SUPPLIED RECORDS START

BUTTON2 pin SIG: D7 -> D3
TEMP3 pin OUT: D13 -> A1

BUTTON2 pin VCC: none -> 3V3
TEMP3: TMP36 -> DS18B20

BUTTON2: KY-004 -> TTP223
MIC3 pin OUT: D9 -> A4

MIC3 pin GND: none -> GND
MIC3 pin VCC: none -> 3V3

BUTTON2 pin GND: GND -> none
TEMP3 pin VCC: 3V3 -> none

SUPPLIED RECORDS END
SUPPLIED RECORDS START

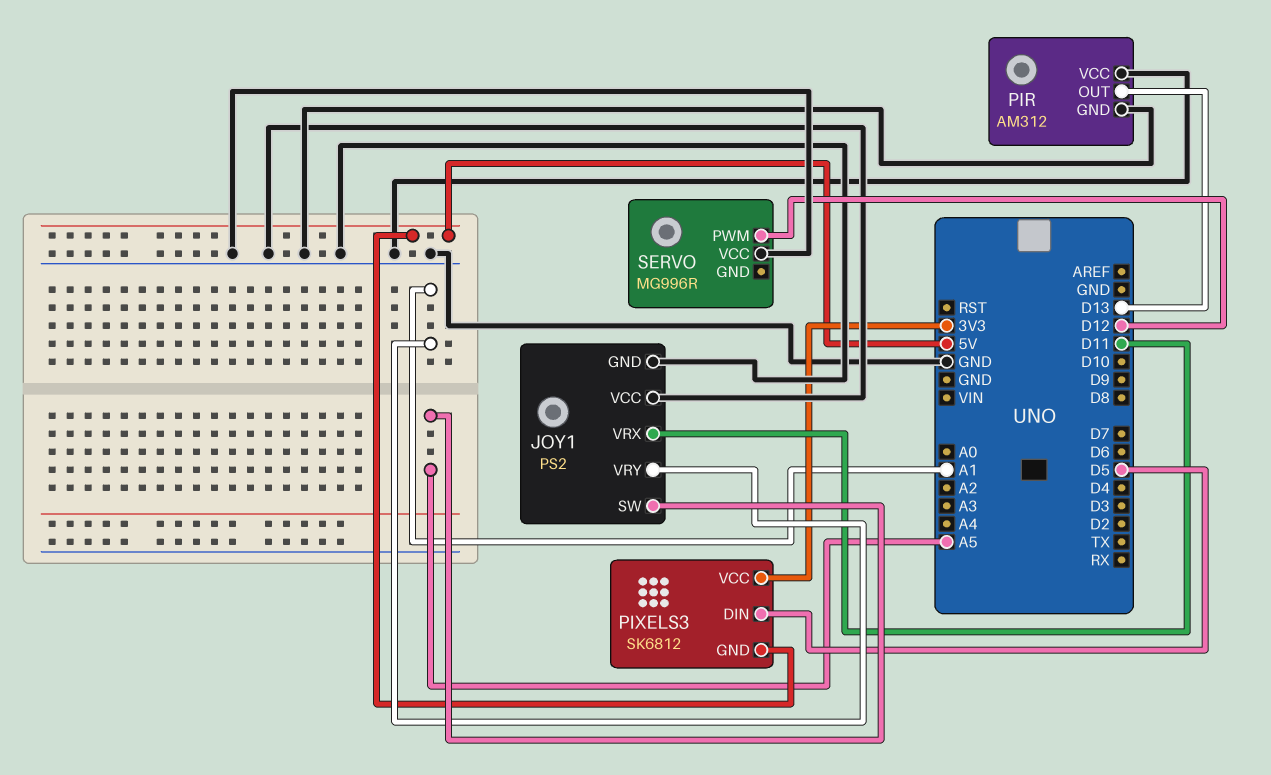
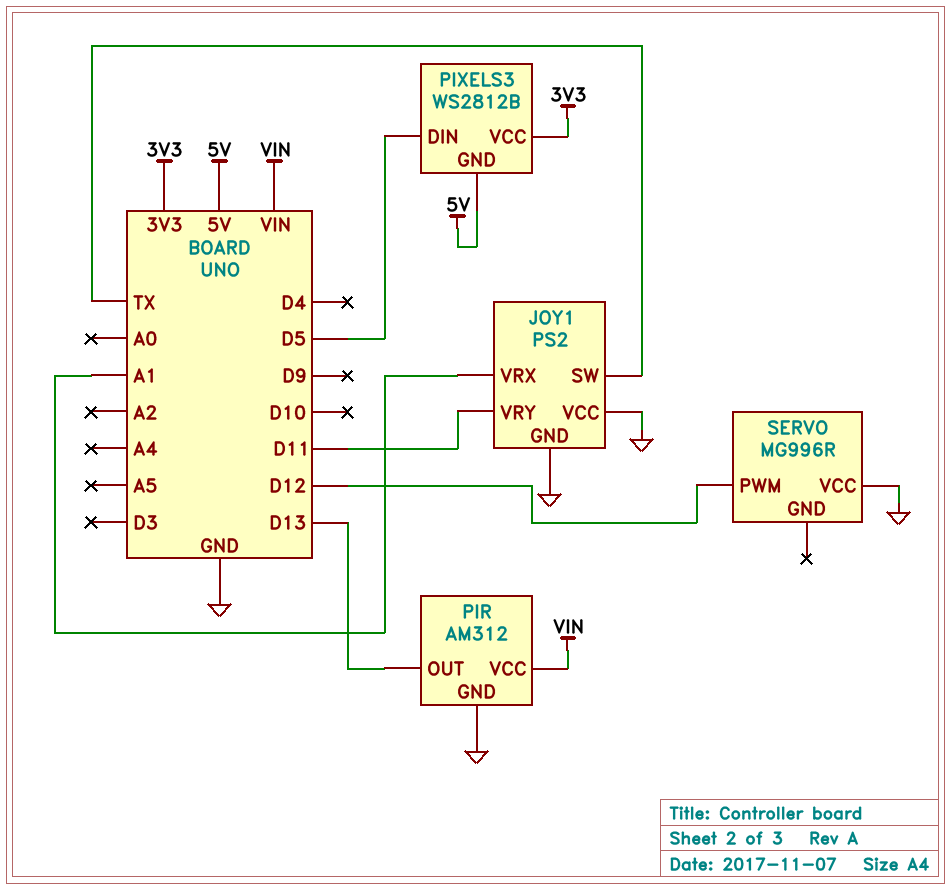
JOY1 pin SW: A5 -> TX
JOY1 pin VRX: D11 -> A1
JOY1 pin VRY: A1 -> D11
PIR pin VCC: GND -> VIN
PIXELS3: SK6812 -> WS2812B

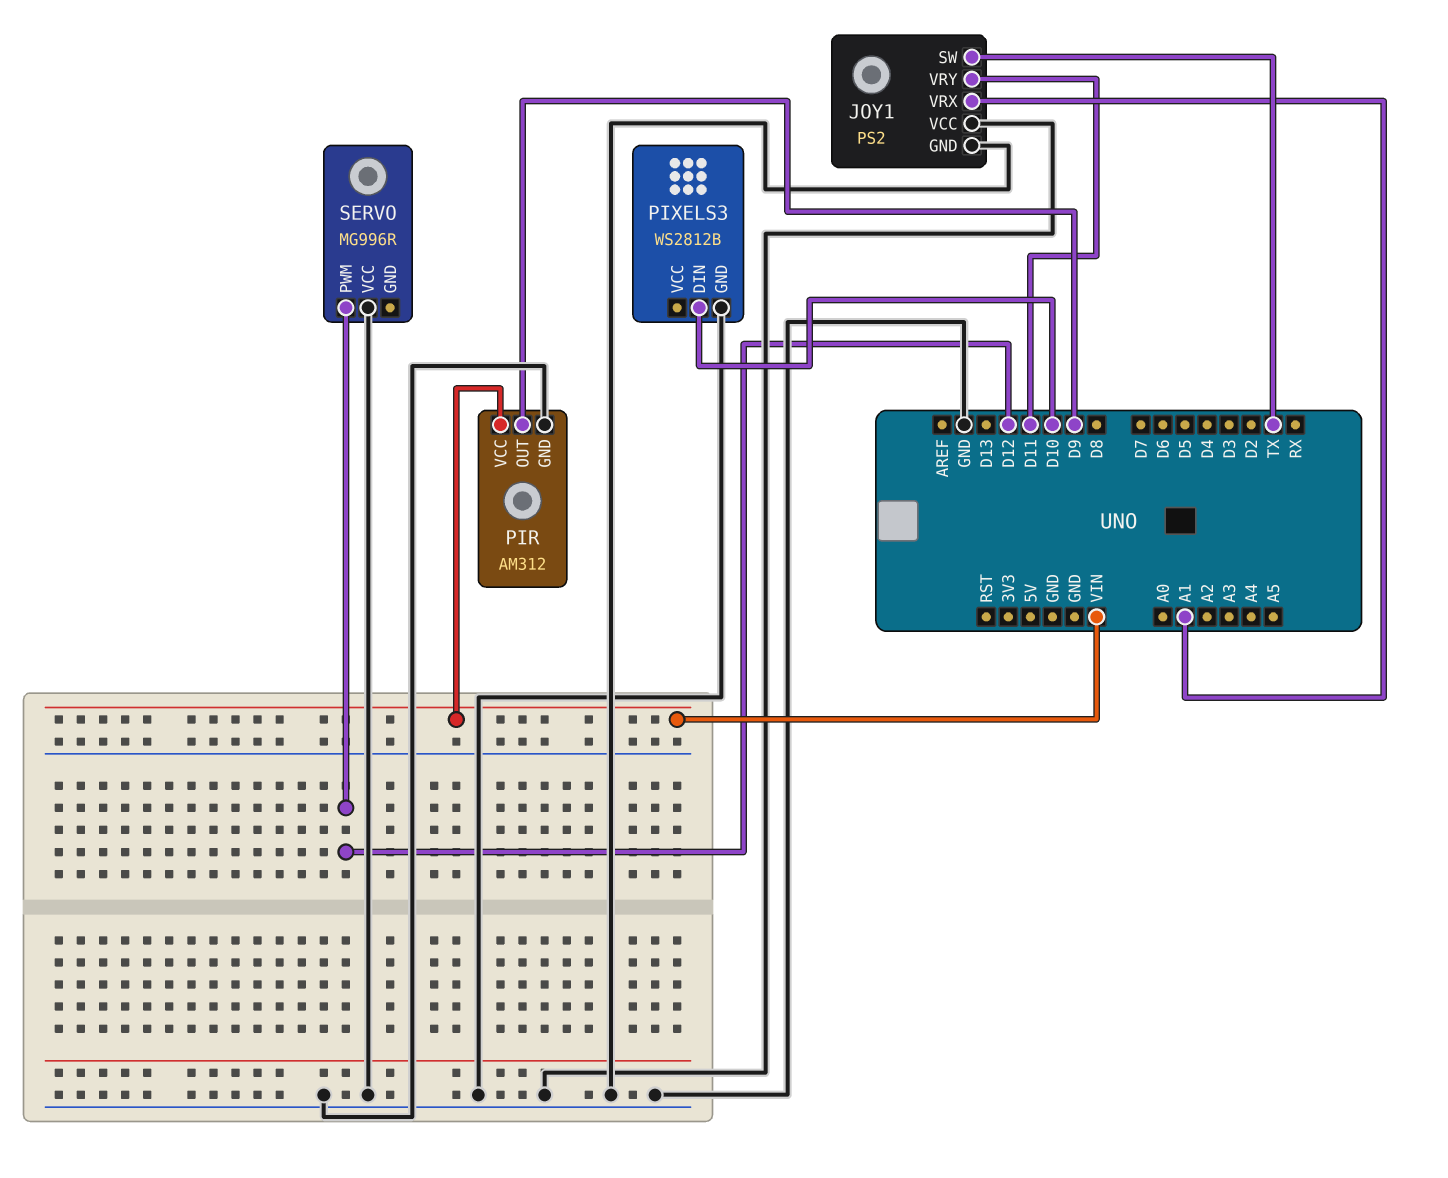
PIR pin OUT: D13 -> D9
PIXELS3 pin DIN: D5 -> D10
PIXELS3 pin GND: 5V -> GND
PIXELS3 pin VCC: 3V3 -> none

SUPPLIED RECORDS END
SUPPLIED RECORDS START

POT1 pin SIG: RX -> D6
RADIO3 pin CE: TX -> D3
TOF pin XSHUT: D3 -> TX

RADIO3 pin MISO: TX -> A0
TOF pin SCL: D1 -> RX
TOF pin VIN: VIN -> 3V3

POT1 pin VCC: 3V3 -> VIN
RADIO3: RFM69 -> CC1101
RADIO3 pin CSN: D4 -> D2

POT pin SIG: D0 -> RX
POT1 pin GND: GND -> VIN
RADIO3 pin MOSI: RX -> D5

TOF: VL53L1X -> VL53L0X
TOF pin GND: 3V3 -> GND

SUPPLIED RECORDS END

_WHAT TO PRODUCE_
Take the listing above and repeat exactly the lines from the one containing "RADIO3: RFM69 -> CC1101" through the one containing "TOF pin GND: 3V3 -> GND", both included.

_SOLUTION_
RADIO3: RFM69 -> CC1101
RADIO3 pin CSN: D4 -> D2

POT pin SIG: D0 -> RX
POT1 pin GND: GND -> VIN
RADIO3 pin MOSI: RX -> D5

TOF: VL53L1X -> VL53L0X
TOF pin GND: 3V3 -> GND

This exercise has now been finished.